Task details: Each entry below should be given again exactly; the pictures stay out.

Task input:
*** Block opens ***

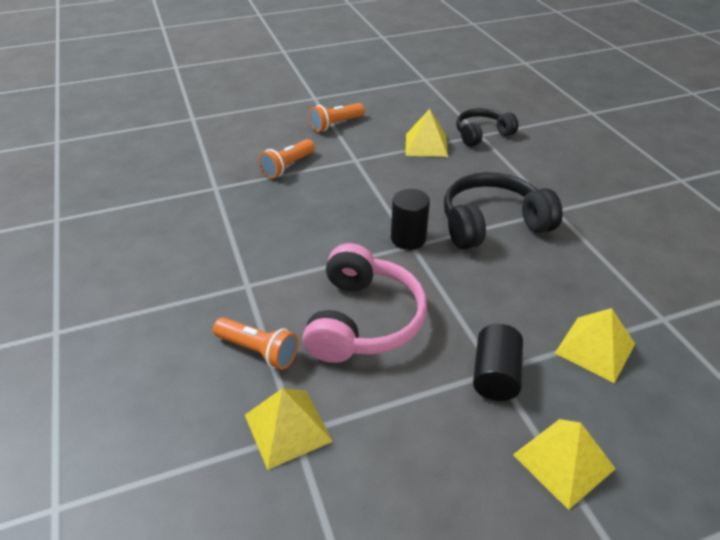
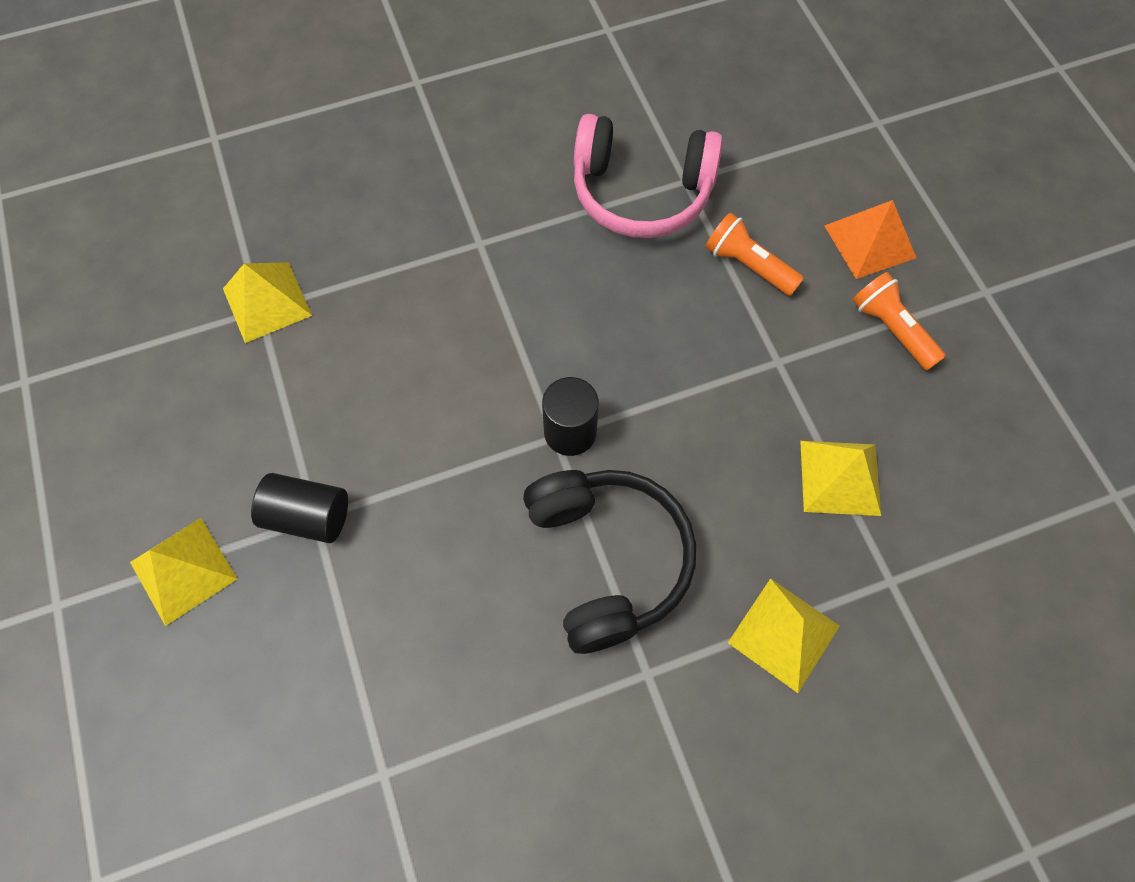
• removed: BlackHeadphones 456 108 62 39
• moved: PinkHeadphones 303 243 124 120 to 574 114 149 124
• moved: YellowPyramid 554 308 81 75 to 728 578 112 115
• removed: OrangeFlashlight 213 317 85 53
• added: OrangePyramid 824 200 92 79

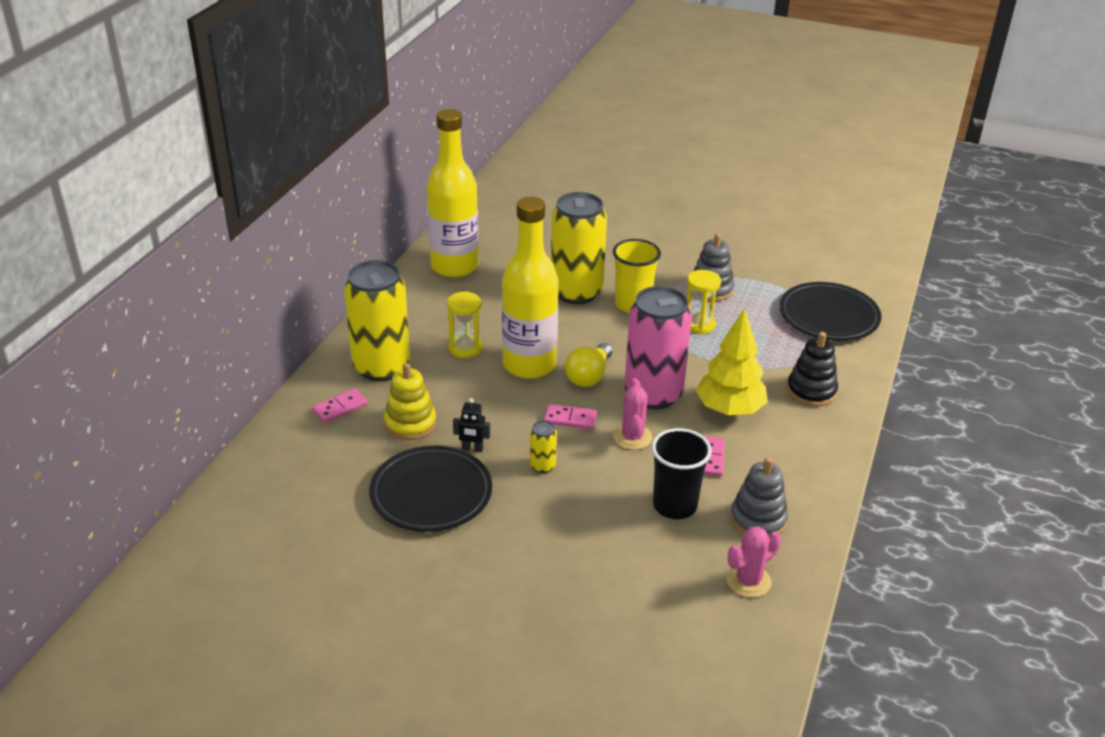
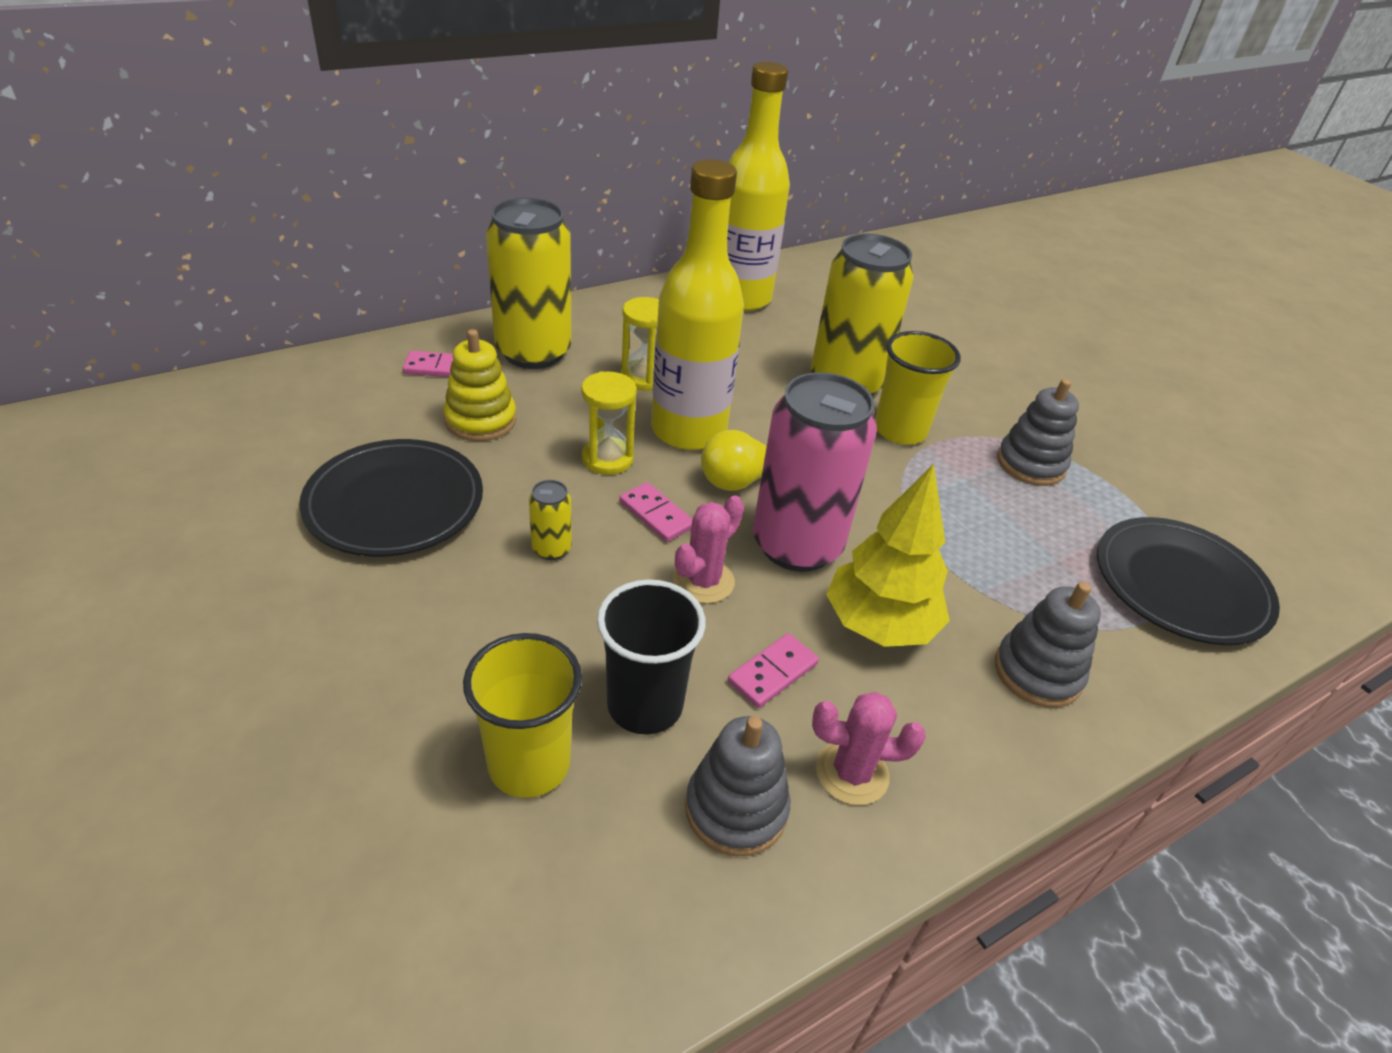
• moved: YellowHourglass 687 270 34 64 to 581 371 56 104
• recoloured: BlackStackingToy 787 332 51 75 to GreyStackingToy 995 582 106 126
• removed: BlackRobot 453 398 37 54
• moved: PinkCactus 726 526 55 72 to 812 692 114 113
• added: YellowCup 463 633 119 165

*** Block closes ***

Response below:
• removed: BlackHeadphones 456 108 62 39
• moved: PinkHeadphones 303 243 124 120 to 574 114 149 124
• moved: YellowPyramid 554 308 81 75 to 728 578 112 115
• removed: OrangeFlashlight 213 317 85 53
• added: OrangePyramid 824 200 92 79

• moved: YellowHourglass 687 270 34 64 to 581 371 56 104
• recoloured: BlackStackingToy 787 332 51 75 to GreyStackingToy 995 582 106 126
• removed: BlackRobot 453 398 37 54
• moved: PinkCactus 726 526 55 72 to 812 692 114 113
• added: YellowCup 463 633 119 165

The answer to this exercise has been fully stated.